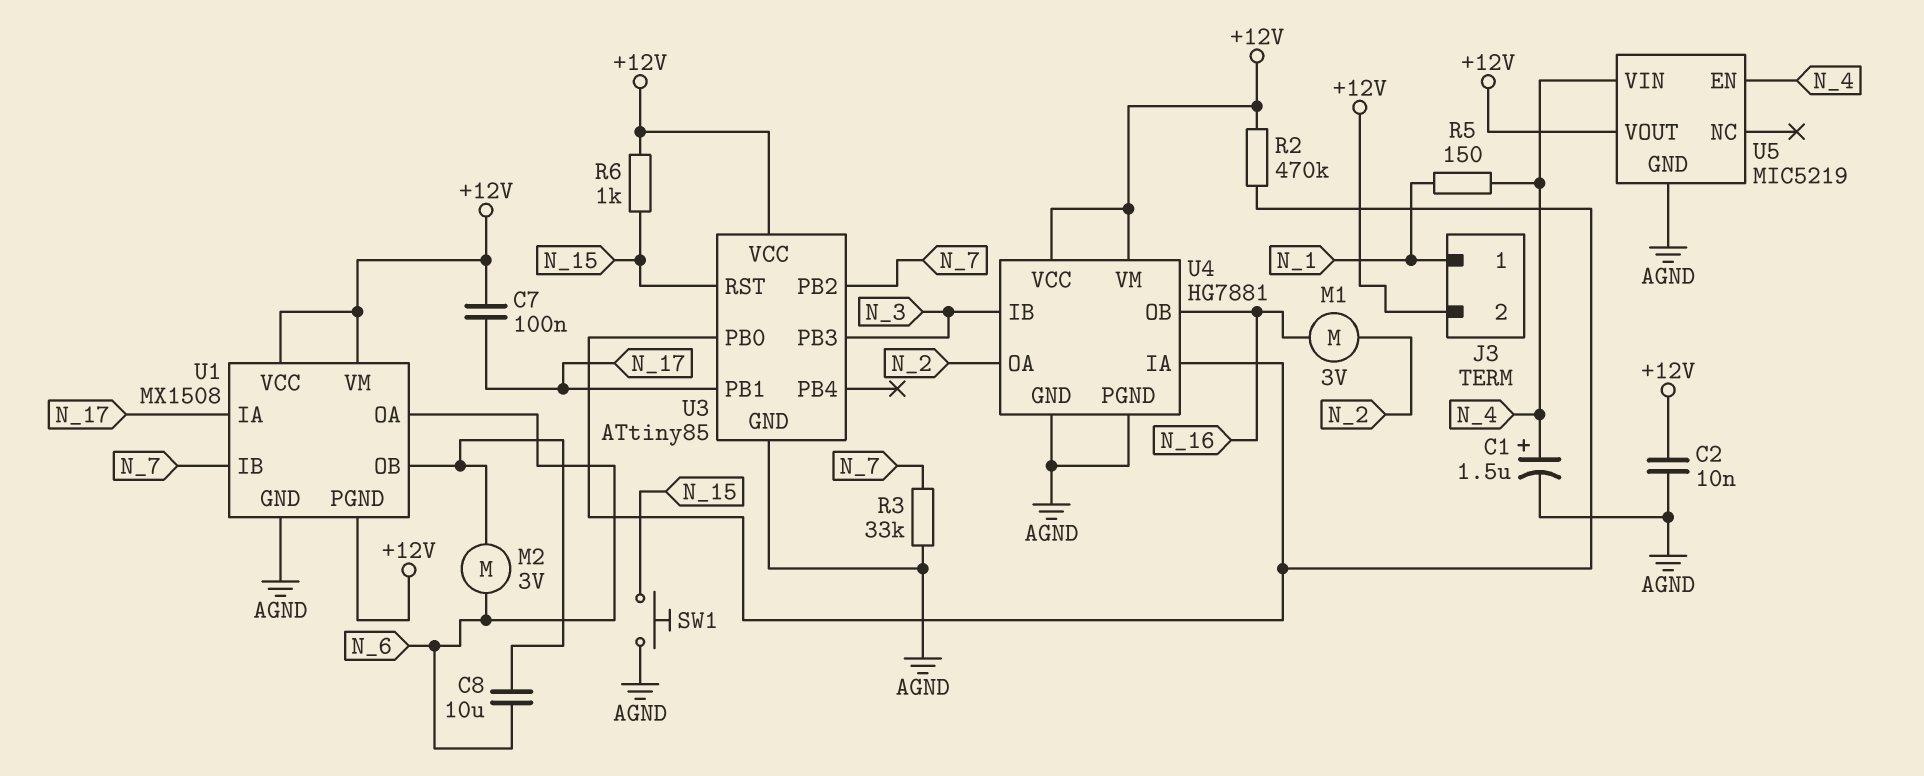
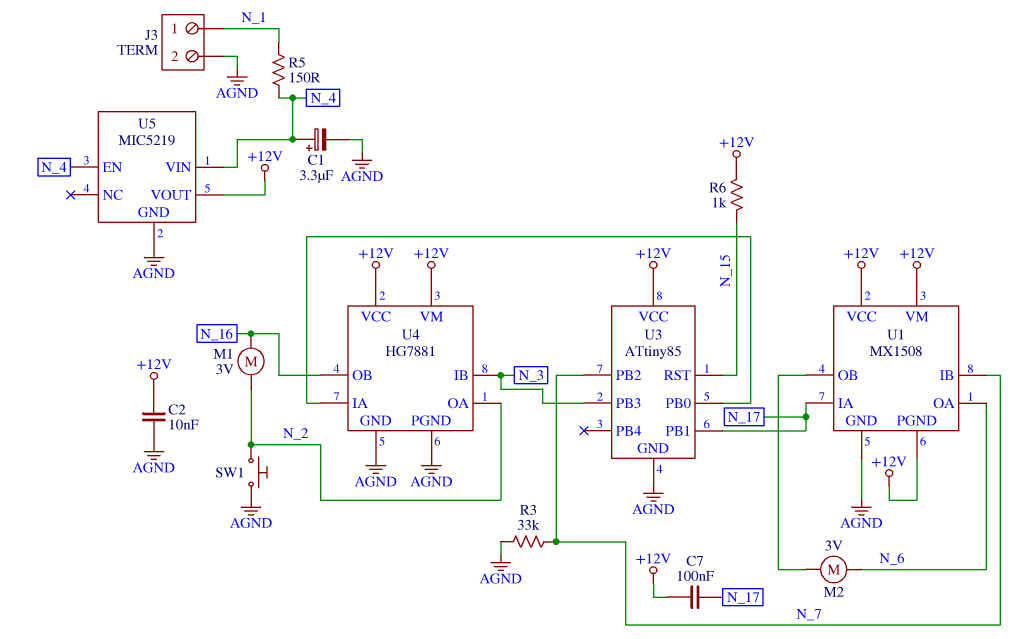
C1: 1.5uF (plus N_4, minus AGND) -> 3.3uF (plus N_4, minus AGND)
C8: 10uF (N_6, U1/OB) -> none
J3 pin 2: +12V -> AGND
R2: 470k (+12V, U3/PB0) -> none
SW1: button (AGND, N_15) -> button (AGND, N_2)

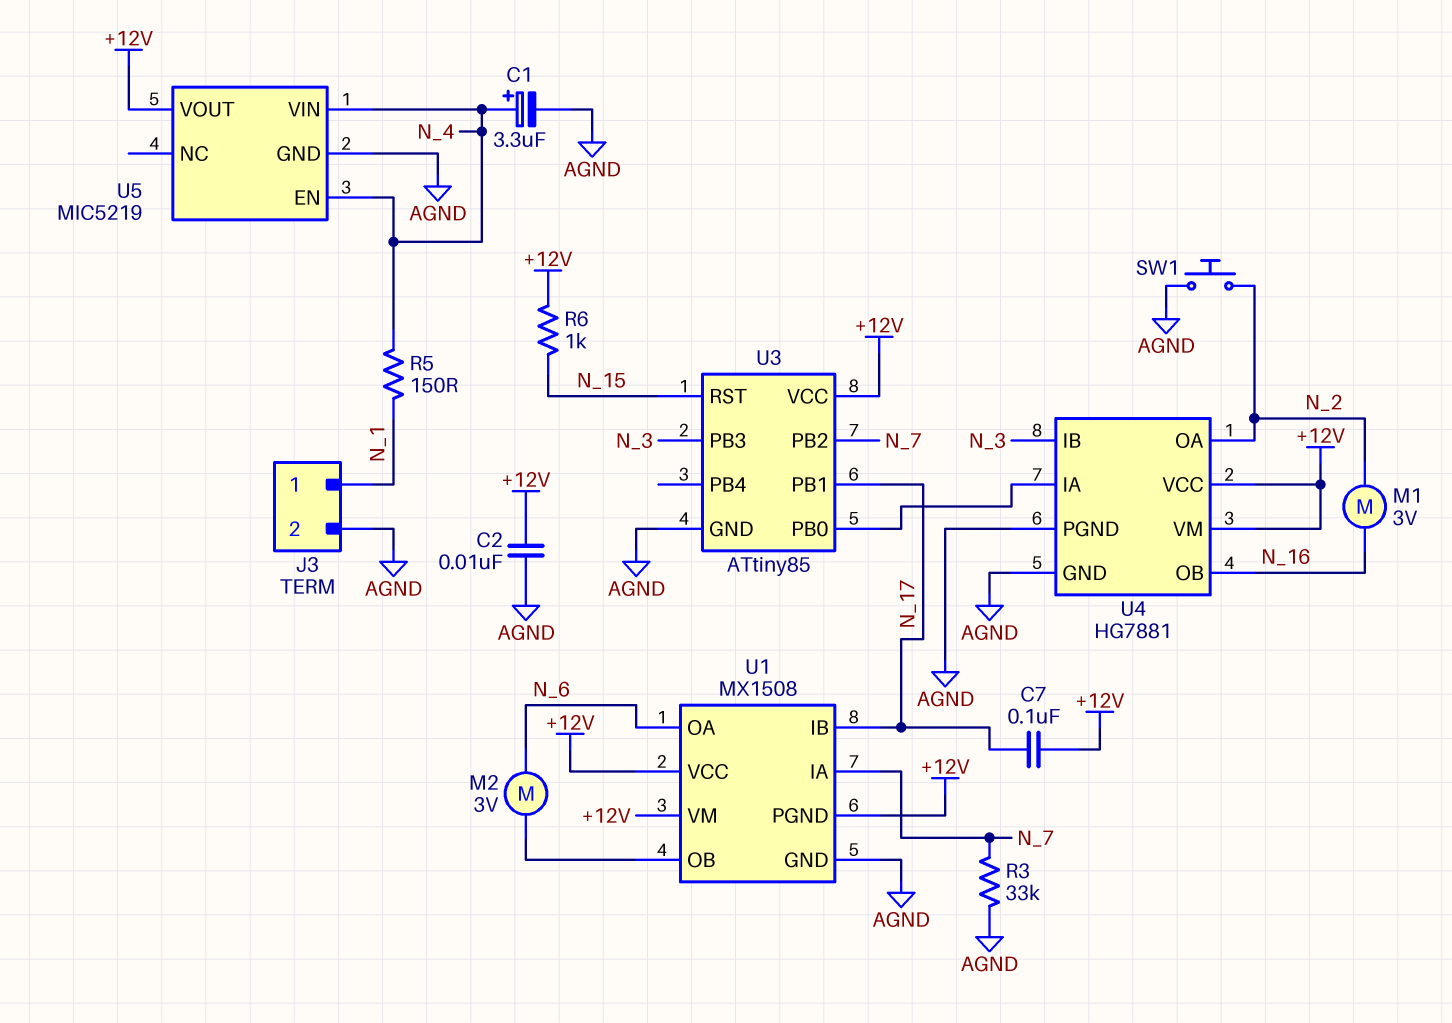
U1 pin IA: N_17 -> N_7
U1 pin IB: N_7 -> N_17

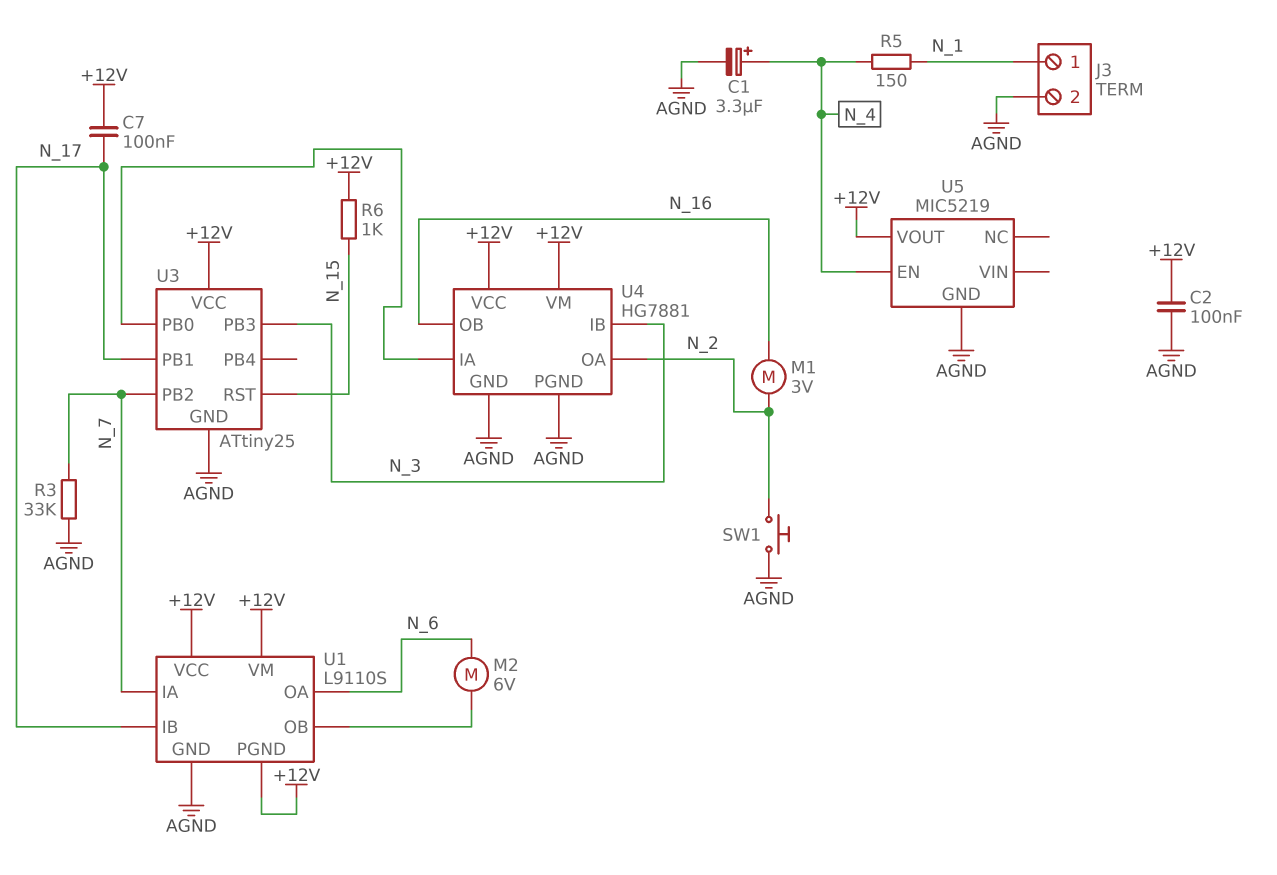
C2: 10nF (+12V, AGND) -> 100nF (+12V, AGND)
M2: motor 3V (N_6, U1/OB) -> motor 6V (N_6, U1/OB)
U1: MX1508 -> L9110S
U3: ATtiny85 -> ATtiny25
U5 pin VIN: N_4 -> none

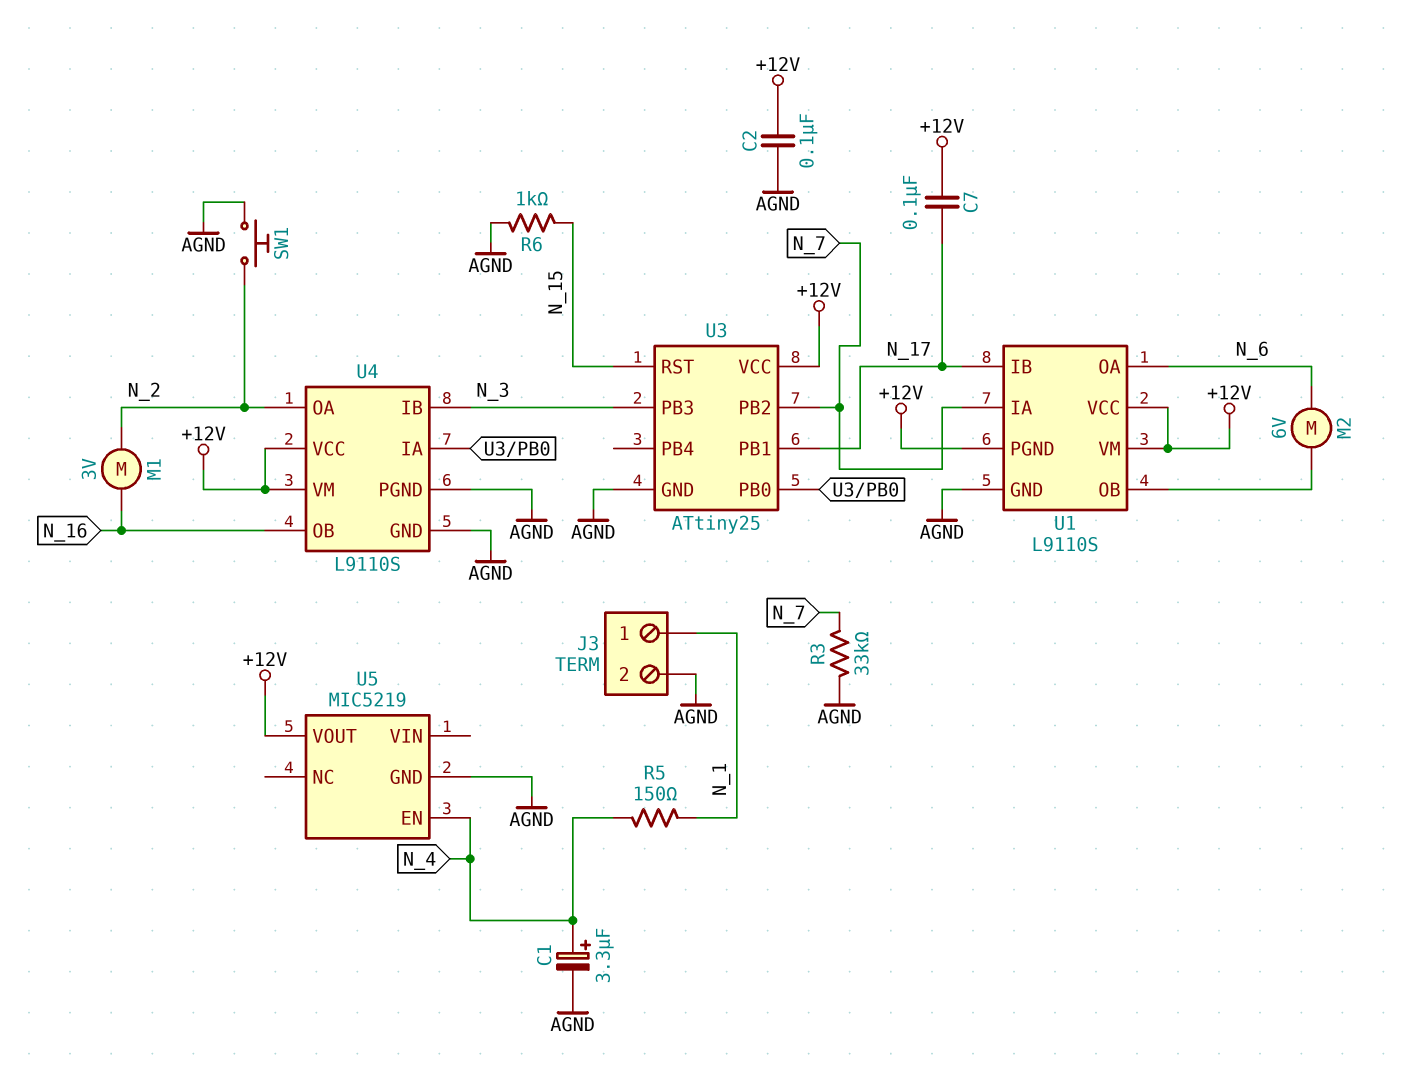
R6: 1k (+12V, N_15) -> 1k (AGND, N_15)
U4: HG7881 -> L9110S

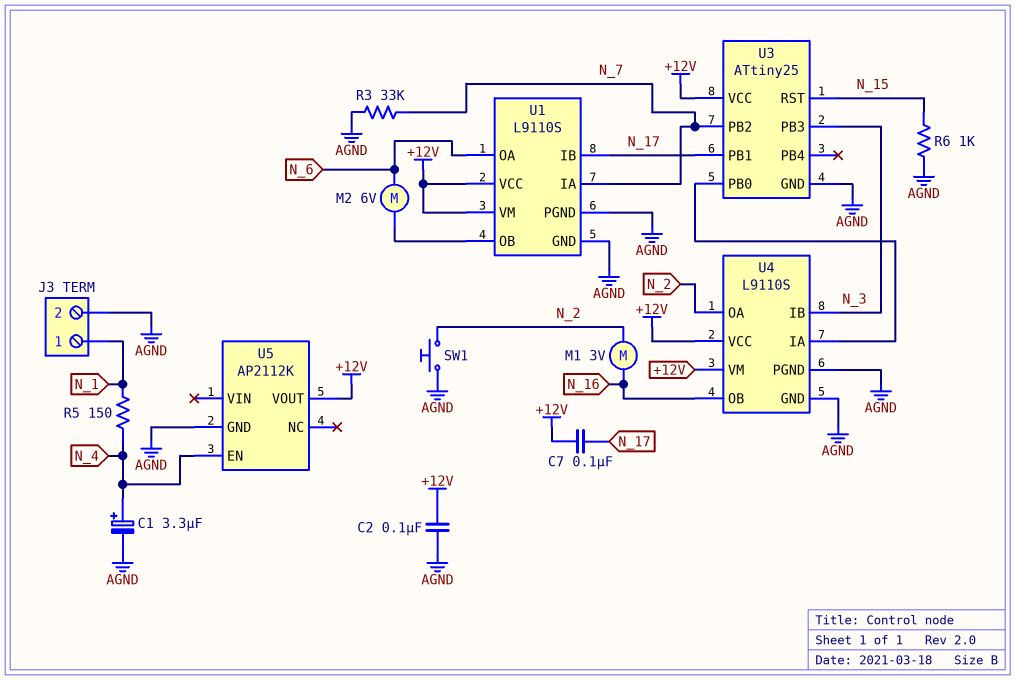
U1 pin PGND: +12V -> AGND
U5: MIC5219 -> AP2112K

* * *

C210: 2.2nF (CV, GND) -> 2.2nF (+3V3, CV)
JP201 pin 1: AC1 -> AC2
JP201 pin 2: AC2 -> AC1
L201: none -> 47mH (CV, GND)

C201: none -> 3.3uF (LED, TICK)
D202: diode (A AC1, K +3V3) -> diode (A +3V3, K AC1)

● WHAT TO WORK ON
All lines in the listing above between the line with "L201: none -> 47mH (CV, GND)" and the line with "D202: diode (A", inclusive, should be set down exactly, and no line outside that range.

● WRITTEN RESPONSE
L201: none -> 47mH (CV, GND)

C201: none -> 3.3uF (LED, TICK)
D202: diode (A AC1, K +3V3) -> diode (A +3V3, K AC1)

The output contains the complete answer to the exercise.